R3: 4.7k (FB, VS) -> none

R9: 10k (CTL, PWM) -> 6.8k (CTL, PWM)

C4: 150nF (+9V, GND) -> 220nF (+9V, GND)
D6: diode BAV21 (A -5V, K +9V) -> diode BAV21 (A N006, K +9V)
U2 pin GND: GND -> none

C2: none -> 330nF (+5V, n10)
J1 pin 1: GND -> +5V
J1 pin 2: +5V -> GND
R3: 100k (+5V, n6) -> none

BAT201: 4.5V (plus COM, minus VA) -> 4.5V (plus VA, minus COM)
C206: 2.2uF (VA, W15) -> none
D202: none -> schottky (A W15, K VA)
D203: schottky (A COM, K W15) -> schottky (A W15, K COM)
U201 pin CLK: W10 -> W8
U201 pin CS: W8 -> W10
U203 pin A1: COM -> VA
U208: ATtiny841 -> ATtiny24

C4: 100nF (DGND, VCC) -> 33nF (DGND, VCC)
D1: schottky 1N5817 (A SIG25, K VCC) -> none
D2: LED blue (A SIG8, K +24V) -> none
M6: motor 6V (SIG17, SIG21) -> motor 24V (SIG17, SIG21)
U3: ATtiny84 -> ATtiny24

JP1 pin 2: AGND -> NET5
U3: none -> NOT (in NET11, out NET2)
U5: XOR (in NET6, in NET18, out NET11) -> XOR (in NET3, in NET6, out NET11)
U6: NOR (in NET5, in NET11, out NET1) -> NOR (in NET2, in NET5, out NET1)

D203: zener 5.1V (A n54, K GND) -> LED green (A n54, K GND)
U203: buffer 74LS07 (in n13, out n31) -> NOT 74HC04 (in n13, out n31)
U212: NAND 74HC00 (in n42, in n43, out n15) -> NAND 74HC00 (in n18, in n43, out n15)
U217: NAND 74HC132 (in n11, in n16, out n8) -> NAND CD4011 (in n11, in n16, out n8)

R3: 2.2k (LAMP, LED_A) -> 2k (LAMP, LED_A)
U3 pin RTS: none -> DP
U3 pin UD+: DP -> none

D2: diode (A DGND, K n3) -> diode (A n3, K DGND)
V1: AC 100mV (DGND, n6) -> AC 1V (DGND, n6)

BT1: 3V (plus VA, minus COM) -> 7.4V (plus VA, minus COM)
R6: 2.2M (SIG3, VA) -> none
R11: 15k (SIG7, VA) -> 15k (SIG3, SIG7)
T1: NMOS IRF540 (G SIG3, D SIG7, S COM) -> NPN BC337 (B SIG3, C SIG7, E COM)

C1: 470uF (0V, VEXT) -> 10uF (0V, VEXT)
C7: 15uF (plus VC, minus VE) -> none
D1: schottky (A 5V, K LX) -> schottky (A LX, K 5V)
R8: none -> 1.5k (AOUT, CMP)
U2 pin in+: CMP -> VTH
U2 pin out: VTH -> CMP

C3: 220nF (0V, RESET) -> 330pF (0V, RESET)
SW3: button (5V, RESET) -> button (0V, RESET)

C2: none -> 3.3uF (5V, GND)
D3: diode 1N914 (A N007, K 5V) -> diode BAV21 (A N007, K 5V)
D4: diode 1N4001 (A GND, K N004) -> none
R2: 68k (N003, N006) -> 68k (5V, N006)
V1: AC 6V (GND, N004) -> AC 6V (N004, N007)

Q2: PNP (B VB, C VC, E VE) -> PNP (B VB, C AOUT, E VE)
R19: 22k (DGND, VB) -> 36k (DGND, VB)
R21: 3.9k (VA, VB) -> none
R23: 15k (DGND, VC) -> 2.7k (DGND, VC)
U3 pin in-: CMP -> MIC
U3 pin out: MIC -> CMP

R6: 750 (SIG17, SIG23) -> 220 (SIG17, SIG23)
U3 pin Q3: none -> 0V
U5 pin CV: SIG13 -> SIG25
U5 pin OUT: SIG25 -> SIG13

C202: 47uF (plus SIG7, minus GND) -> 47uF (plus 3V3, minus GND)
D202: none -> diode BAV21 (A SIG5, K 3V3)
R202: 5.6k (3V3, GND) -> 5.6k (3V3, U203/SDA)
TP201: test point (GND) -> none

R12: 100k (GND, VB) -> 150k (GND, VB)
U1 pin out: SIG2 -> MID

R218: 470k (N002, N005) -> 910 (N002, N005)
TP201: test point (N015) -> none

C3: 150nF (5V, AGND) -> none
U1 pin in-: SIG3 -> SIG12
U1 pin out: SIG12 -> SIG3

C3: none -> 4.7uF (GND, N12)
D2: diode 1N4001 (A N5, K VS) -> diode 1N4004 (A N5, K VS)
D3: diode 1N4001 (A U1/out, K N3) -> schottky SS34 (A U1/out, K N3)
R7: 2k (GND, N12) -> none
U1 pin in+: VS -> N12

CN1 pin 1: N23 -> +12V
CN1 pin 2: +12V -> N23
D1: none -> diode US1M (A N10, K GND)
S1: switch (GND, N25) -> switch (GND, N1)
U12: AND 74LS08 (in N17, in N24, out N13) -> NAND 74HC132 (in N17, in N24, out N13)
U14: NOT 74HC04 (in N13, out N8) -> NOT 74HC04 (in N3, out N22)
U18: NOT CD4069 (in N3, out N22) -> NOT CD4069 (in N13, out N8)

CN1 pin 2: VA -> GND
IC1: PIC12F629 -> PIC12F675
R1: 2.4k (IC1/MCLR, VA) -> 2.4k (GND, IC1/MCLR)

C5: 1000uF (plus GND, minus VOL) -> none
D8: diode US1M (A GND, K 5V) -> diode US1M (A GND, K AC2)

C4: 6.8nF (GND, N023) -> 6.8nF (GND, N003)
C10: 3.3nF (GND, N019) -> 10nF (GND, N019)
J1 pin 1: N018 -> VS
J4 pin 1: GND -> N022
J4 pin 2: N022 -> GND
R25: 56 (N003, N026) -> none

> Aim of the task: Go through the lines above and count those with the string "RESET". Reply with the count and nothing more.

> Solution below: 2